Directions
When you transcribe the listing that follows, keep every line exact and skip any picture.

Input data
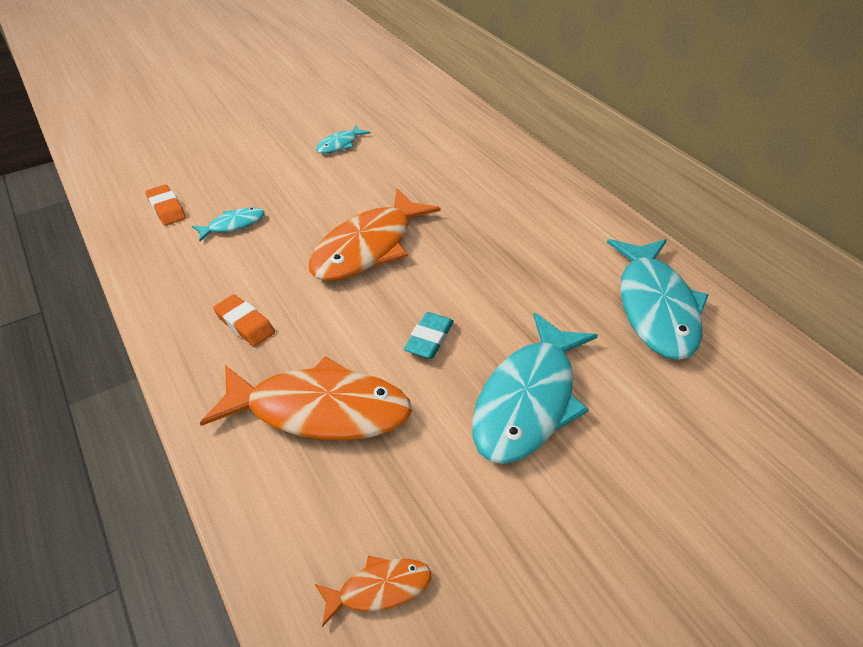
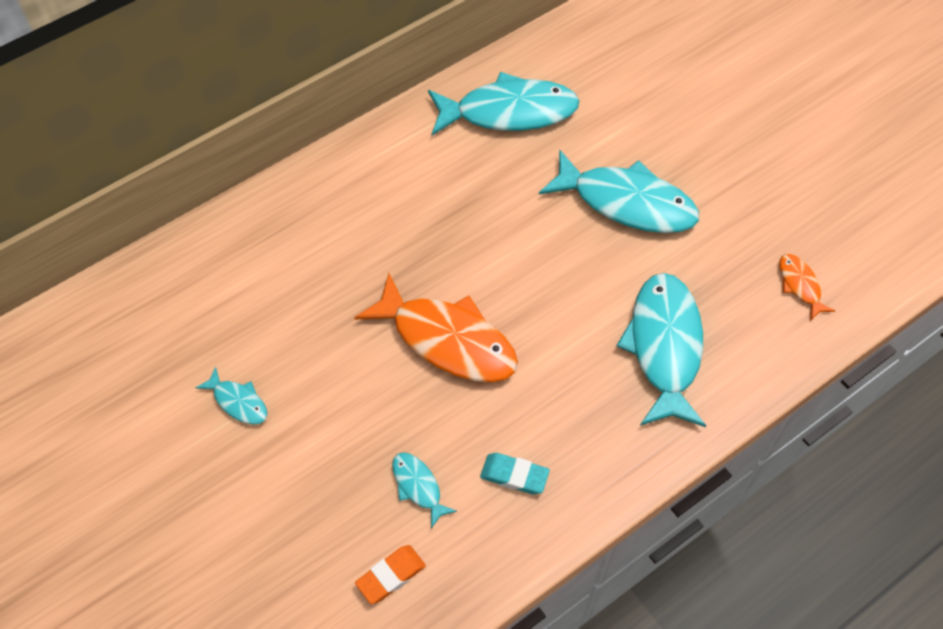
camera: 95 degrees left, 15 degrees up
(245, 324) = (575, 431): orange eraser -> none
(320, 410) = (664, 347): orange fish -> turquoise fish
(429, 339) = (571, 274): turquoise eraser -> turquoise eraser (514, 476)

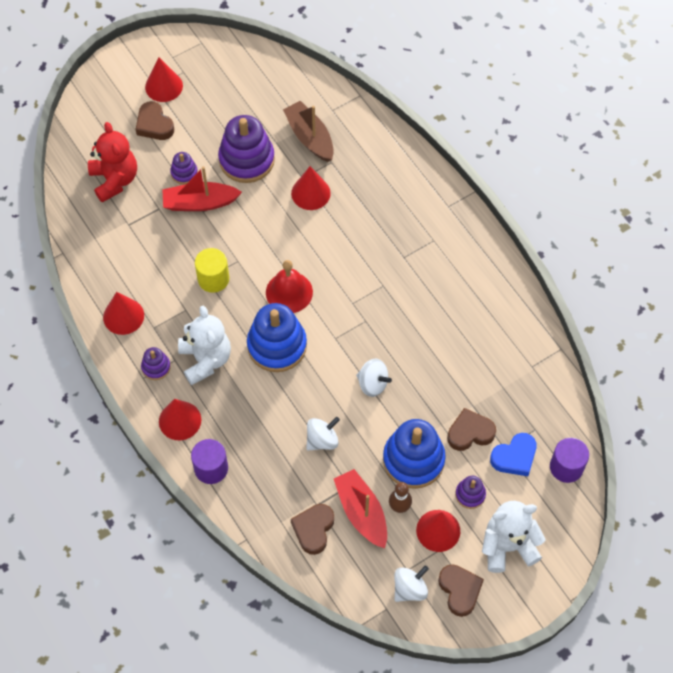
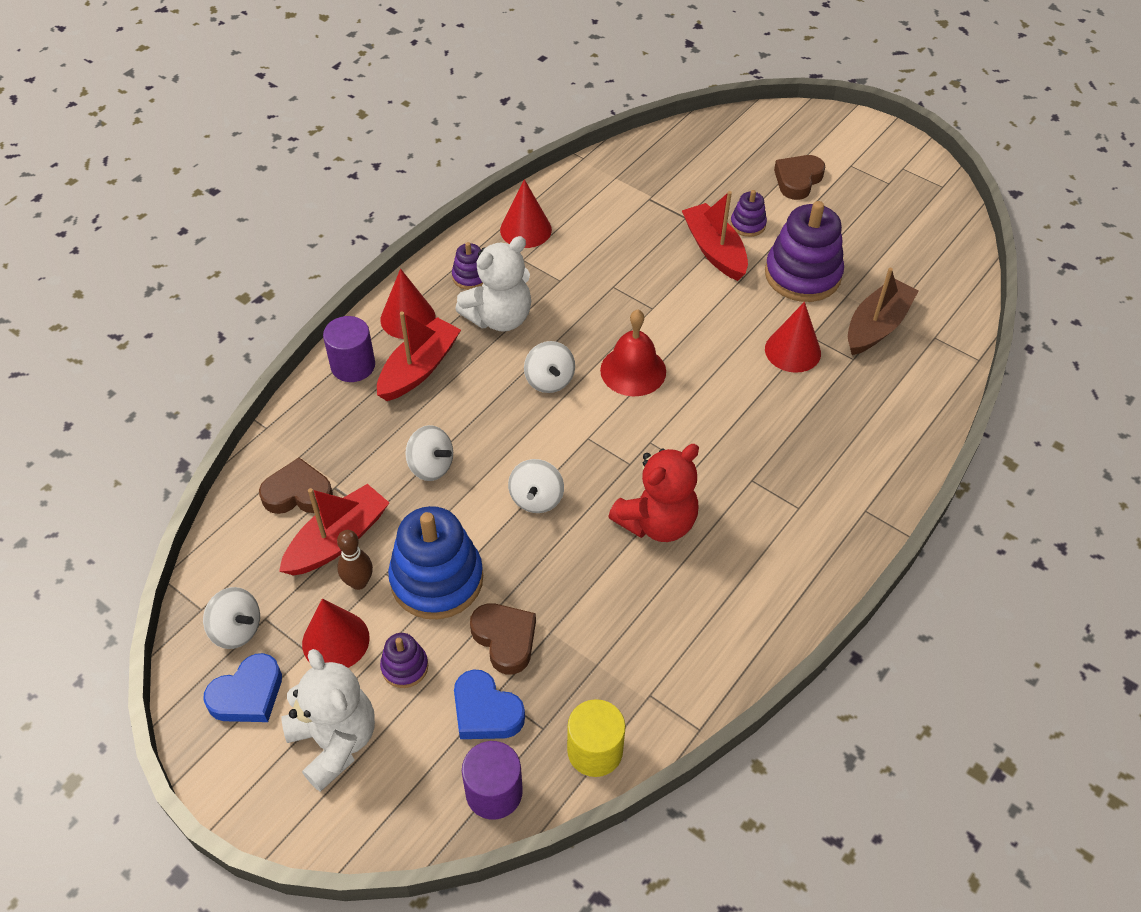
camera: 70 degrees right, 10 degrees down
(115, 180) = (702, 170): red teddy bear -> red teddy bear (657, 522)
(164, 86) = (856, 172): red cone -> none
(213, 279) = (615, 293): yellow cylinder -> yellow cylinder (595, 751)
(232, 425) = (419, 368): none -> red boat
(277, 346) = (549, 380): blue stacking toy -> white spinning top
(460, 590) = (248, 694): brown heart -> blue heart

The completed task
camera: 95 degrees left, 15 degrees up
(245, 324) = (575, 431): orange eraser -> none
(320, 410) = (664, 347): orange fish -> turquoise fish
(429, 339) = (571, 274): turquoise eraser -> turquoise eraser (514, 476)

camera: 70 degrees right, 10 degrees down
(115, 180) = (702, 170): red teddy bear -> red teddy bear (657, 522)
(164, 86) = (856, 172): red cone -> none
(213, 279) = (615, 293): yellow cylinder -> yellow cylinder (595, 751)
(232, 425) = (419, 368): none -> red boat
(277, 346) = (549, 380): blue stacking toy -> white spinning top
(460, 590) = (248, 694): brown heart -> blue heart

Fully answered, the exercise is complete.